_INFORMATION SHOWN_
-=-=-=-=-

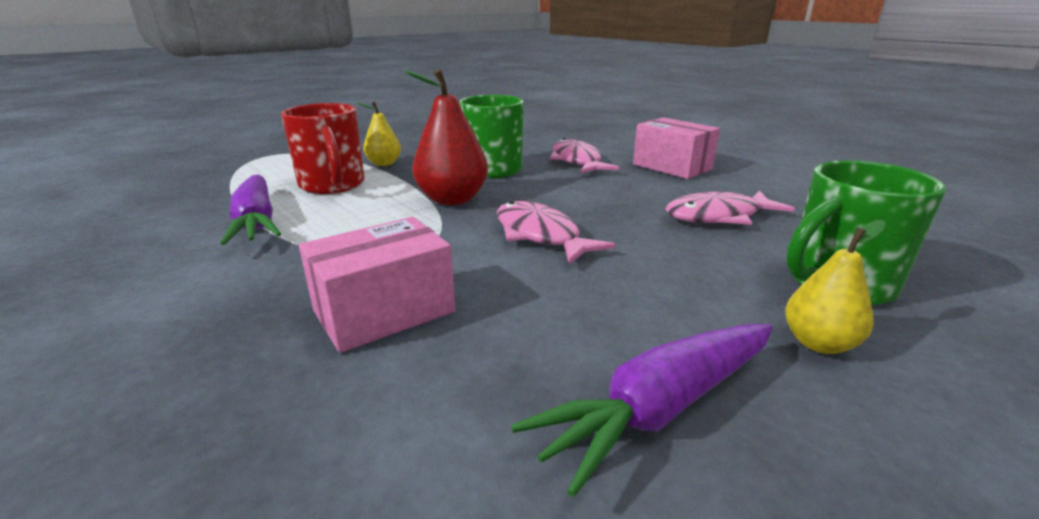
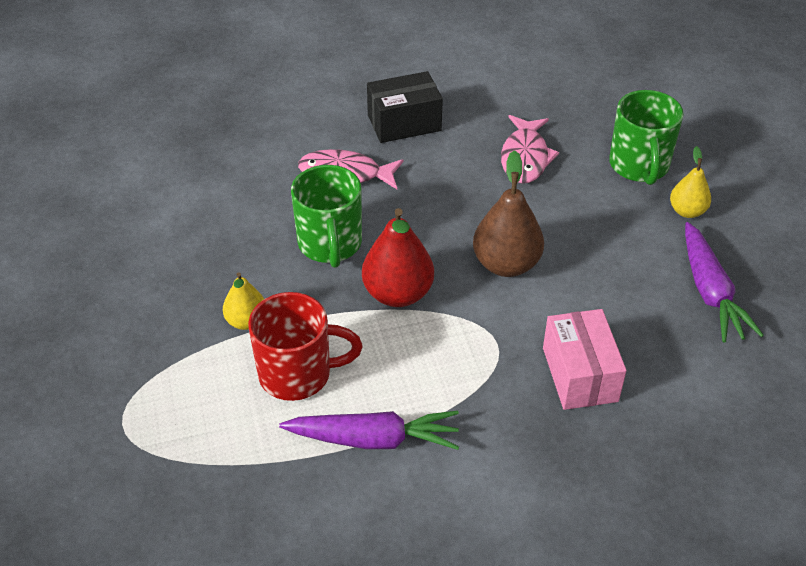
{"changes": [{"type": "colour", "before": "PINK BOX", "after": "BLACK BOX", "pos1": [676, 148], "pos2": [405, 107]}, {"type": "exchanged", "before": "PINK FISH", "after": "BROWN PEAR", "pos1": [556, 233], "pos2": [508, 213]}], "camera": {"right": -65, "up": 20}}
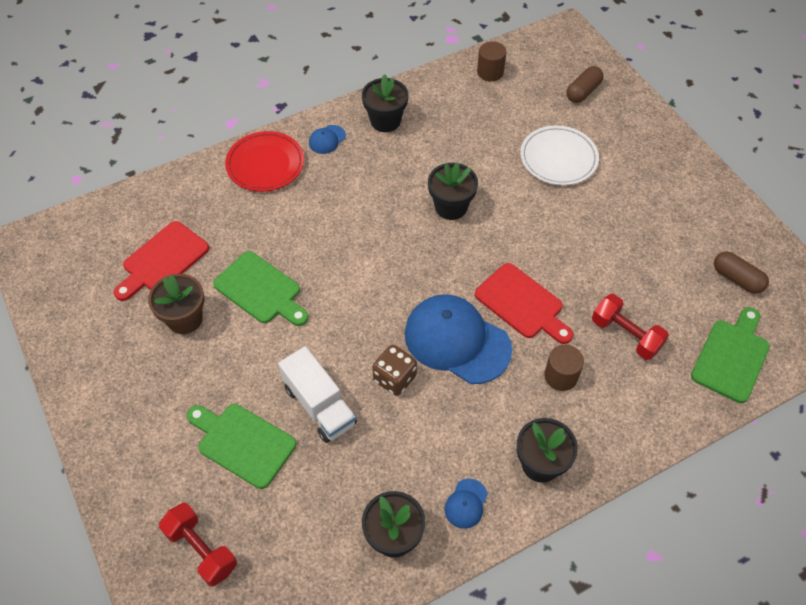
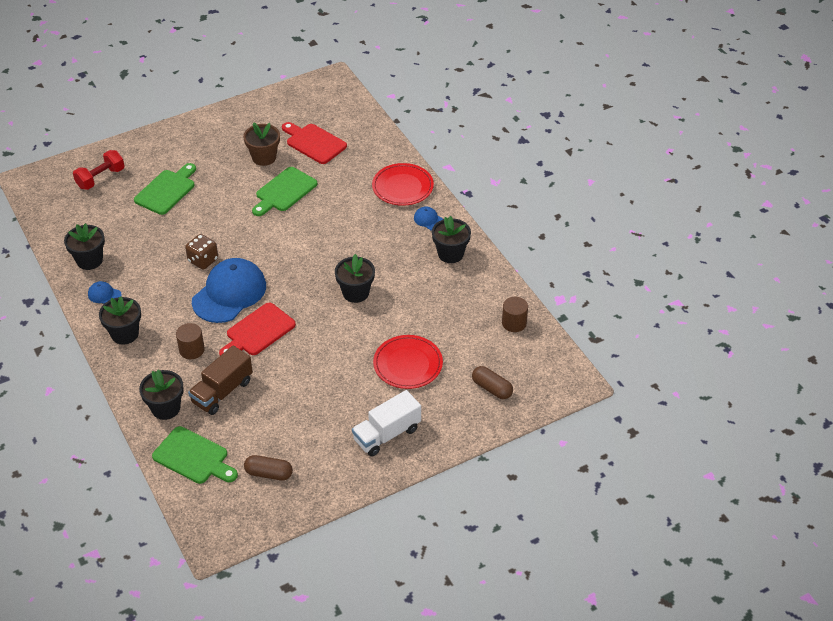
{"changes": [{"type": "colour", "before": "WHITE PLATE", "after": "RED PLATE", "pos1": [559, 155], "pos2": [408, 362]}, {"type": "spun", "before": "BROWN CAPSULE", "pos1": [741, 273], "pos2": [268, 468], "turn": 60}, {"type": "exchanged", "before": "RED DUMBBELL", "after": "BROWN TRUCK", "pos1": [630, 327], "pos2": [220, 380]}, {"type": "relocated", "before": "WHITE TRUCK", "pos1": [317, 394], "pos2": [386, 423]}, {"type": "appeared", "after": "BLACK FLOWER POT", "pos2": [161, 395]}], "camera": {"right": 90, "up": -10}}
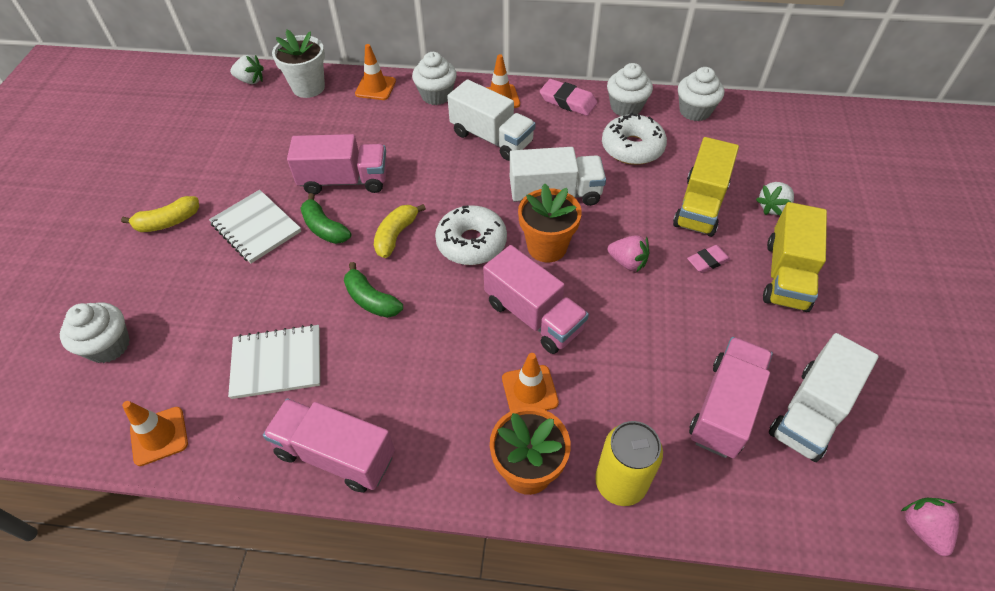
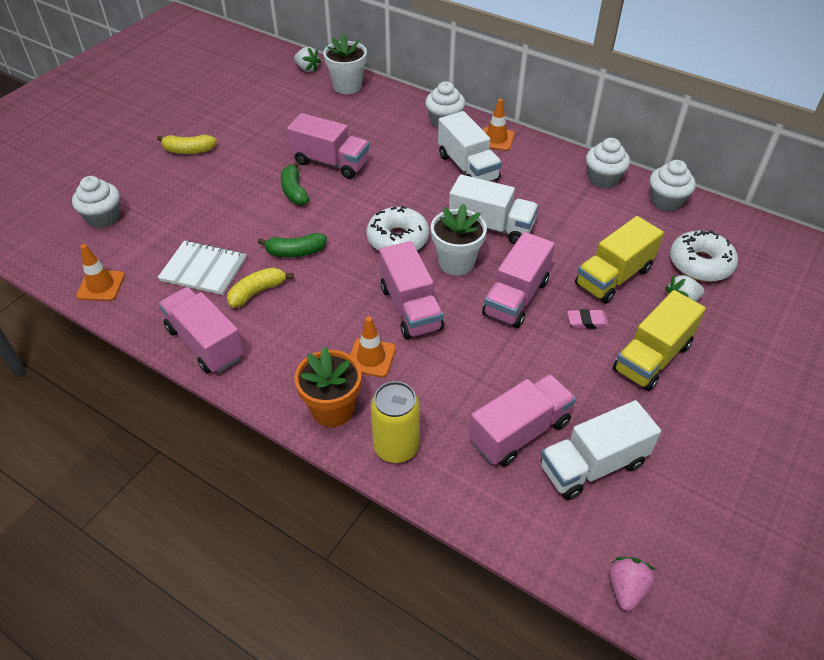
{"changes": [{"type": "missing", "before": "ORANGE TRAFFIC CONE", "pos1": [375, 72]}, {"type": "missing", "before": "PINK ERASER", "pos1": [568, 97]}, {"type": "relocated", "before": "WHITE DONUT", "pos1": [634, 138], "pos2": [704, 256]}, {"type": "colour", "before": "ORANGE FLOWER POT", "after": "WHITE FLOWER POT", "pos1": [550, 223], "pos2": [459, 240]}, {"type": "missing", "before": "WHITE NOTEBOOK", "pos1": [255, 226]}, {"type": "relocated", "before": "YELLOW BANANA", "pos1": [400, 231], "pos2": [260, 287]}, {"type": "exchanged", "before": "PINK STRAWBERRY", "after": "PINK TRUCK", "pos1": [628, 254], "pos2": [518, 280]}, {"type": "spun", "before": "GREEN BANANA", "pos1": [373, 290], "pos2": [292, 245], "turn": -75}], "camera": {"right": 25, "up": -5}}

-=-=-=-=-

_YOUR OBJECTIVE_
Among the lines above, list those that contain the word "TRUCK".

_REPLY_
{"changes": [{"type": "colour", "before": "WHITE PLATE", "after": "RED PLATE", "pos1": [559, 155], "pos2": [408, 362]}, {"type": "spun", "before": "BROWN CAPSULE", "pos1": [741, 273], "pos2": [268, 468], "turn": 60}, {"type": "exchanged", "before": "RED DUMBBELL", "after": "BROWN TRUCK", "pos1": [630, 327], "pos2": [220, 380]}, {"type": "relocated", "before": "WHITE TRUCK", "pos1": [317, 394], "pos2": [386, 423]}, {"type": "appeared", "after": "BLACK FLOWER POT", "pos2": [161, 395]}], "camera": {"right": 90, "up": -10}}
{"changes": [{"type": "missing", "before": "ORANGE TRAFFIC CONE", "pos1": [375, 72]}, {"type": "missing", "before": "PINK ERASER", "pos1": [568, 97]}, {"type": "relocated", "before": "WHITE DONUT", "pos1": [634, 138], "pos2": [704, 256]}, {"type": "colour", "before": "ORANGE FLOWER POT", "after": "WHITE FLOWER POT", "pos1": [550, 223], "pos2": [459, 240]}, {"type": "missing", "before": "WHITE NOTEBOOK", "pos1": [255, 226]}, {"type": "relocated", "before": "YELLOW BANANA", "pos1": [400, 231], "pos2": [260, 287]}, {"type": "exchanged", "before": "PINK STRAWBERRY", "after": "PINK TRUCK", "pos1": [628, 254], "pos2": [518, 280]}, {"type": "spun", "before": "GREEN BANANA", "pos1": [373, 290], "pos2": [292, 245], "turn": -75}], "camera": {"right": 25, "up": -5}}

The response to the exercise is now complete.